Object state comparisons

..............................

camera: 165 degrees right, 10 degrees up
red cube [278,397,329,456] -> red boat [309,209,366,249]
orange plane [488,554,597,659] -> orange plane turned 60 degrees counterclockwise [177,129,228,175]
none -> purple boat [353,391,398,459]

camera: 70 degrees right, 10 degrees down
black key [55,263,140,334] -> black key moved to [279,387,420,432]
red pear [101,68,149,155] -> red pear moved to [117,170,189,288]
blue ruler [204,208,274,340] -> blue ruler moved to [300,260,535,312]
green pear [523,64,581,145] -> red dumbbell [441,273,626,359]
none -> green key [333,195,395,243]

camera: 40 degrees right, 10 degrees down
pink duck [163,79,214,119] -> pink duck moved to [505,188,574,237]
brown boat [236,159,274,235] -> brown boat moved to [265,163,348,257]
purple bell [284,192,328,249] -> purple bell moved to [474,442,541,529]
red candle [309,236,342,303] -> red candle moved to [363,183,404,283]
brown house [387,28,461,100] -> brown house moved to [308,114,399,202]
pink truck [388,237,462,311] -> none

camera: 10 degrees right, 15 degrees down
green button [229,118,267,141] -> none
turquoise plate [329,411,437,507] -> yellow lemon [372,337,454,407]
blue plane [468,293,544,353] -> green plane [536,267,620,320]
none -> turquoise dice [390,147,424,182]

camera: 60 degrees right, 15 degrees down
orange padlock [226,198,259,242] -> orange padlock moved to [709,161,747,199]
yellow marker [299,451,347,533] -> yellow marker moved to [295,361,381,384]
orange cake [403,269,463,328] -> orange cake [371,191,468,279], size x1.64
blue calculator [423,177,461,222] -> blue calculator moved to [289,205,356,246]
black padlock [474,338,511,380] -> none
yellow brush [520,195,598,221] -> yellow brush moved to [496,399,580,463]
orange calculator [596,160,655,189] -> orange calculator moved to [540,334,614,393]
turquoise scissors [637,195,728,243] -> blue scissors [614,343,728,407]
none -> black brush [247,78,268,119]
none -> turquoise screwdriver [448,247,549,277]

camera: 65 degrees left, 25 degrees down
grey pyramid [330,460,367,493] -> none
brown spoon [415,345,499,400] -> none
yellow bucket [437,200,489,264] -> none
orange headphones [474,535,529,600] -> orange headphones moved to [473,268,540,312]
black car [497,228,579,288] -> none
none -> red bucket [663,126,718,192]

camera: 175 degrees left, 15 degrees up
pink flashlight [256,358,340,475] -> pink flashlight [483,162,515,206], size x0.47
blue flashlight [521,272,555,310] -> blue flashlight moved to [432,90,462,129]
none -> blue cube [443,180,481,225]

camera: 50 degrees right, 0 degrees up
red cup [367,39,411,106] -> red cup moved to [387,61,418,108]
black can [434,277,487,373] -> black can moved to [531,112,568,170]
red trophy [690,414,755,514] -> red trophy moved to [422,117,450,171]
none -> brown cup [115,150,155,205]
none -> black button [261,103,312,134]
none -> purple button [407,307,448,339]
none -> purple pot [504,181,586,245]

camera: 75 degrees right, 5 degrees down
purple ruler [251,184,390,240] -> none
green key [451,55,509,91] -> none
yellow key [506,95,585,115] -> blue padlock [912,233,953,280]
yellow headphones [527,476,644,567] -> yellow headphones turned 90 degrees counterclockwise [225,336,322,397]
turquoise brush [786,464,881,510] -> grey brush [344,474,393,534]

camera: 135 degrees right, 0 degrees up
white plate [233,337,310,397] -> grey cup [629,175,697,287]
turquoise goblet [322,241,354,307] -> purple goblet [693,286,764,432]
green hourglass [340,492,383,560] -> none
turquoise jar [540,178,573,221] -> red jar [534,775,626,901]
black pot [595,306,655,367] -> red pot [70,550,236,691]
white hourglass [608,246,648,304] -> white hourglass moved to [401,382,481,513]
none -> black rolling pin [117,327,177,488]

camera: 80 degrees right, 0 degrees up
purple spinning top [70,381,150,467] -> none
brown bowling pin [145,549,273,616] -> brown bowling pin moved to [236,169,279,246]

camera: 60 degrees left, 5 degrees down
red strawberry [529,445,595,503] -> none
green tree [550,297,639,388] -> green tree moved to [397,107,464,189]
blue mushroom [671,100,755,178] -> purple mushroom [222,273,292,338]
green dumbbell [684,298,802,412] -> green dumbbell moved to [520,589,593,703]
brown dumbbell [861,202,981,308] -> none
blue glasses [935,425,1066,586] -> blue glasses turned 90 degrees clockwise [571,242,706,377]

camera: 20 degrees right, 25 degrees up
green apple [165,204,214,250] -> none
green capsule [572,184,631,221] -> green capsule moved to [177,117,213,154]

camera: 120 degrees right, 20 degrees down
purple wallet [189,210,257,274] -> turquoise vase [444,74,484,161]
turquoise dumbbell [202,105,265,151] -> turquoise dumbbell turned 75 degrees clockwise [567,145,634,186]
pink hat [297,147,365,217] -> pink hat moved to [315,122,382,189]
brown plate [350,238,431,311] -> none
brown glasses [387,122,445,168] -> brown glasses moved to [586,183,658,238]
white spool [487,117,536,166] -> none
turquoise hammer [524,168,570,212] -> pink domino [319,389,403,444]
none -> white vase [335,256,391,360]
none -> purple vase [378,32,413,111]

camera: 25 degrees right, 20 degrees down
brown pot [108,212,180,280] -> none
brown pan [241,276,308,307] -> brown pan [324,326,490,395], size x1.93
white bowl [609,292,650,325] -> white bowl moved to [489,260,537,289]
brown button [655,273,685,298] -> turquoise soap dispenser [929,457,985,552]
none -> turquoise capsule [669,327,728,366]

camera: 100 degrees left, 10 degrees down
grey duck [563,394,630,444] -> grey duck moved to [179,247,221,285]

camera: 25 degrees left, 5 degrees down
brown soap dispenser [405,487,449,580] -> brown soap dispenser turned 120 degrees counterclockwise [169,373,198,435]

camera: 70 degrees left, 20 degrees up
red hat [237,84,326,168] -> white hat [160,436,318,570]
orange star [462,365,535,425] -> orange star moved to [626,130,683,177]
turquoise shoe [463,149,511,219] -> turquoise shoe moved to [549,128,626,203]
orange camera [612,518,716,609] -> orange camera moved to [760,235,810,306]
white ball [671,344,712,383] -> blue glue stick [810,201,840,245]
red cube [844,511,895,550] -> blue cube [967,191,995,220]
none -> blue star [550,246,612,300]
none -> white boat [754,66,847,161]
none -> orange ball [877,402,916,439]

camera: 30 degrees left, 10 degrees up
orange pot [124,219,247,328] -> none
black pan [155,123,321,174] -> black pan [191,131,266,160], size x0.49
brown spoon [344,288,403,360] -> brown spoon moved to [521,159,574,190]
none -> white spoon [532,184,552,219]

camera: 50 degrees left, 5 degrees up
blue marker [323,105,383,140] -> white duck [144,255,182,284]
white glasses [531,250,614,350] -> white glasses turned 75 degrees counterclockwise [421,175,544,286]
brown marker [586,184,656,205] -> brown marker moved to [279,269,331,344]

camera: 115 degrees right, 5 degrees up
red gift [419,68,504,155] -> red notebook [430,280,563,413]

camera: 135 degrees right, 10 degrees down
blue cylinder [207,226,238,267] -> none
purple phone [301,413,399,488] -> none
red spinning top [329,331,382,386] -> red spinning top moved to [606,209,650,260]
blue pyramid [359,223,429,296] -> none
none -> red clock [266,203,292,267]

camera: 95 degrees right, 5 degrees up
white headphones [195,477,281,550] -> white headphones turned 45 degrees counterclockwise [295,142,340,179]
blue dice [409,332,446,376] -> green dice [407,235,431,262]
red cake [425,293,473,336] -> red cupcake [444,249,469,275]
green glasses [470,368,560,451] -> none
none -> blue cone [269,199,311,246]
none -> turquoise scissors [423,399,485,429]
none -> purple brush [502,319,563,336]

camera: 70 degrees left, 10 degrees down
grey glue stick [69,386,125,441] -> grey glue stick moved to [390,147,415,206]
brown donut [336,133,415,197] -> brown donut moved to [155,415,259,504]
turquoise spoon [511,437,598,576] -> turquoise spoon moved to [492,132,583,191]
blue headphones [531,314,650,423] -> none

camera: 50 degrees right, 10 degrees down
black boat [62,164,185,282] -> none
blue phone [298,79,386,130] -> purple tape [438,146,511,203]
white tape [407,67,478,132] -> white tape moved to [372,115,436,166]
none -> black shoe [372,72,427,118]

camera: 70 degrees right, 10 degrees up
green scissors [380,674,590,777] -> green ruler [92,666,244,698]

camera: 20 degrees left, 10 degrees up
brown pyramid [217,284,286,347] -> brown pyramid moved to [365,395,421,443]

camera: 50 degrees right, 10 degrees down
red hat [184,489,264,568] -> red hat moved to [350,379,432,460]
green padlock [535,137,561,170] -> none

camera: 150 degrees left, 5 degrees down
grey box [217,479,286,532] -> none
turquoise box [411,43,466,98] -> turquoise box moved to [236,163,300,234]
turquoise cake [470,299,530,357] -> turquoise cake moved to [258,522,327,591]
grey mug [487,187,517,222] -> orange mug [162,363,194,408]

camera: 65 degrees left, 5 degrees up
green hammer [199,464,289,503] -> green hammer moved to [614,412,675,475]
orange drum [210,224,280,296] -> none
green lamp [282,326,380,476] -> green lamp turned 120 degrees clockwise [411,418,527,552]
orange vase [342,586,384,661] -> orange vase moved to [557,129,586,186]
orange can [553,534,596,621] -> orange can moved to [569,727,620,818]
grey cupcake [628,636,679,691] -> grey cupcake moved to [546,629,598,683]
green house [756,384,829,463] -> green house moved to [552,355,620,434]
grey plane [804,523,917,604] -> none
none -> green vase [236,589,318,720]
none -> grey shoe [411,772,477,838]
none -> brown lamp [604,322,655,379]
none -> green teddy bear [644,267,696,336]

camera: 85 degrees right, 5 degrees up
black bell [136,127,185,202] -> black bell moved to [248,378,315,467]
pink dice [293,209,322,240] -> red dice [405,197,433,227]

..............................

* _Assignment_: Retype the portion of the data above that starts on the line with "brown house [387,28,461,100]" and finishes on the line with "camera: 60 degrees right, 15 degrees down", including both of those lines.

* _Response for this exercise_:
brown house [387,28,461,100] -> brown house moved to [308,114,399,202]
pink truck [388,237,462,311] -> none

camera: 10 degrees right, 15 degrees down
green button [229,118,267,141] -> none
turquoise plate [329,411,437,507] -> yellow lemon [372,337,454,407]
blue plane [468,293,544,353] -> green plane [536,267,620,320]
none -> turquoise dice [390,147,424,182]

camera: 60 degrees right, 15 degrees down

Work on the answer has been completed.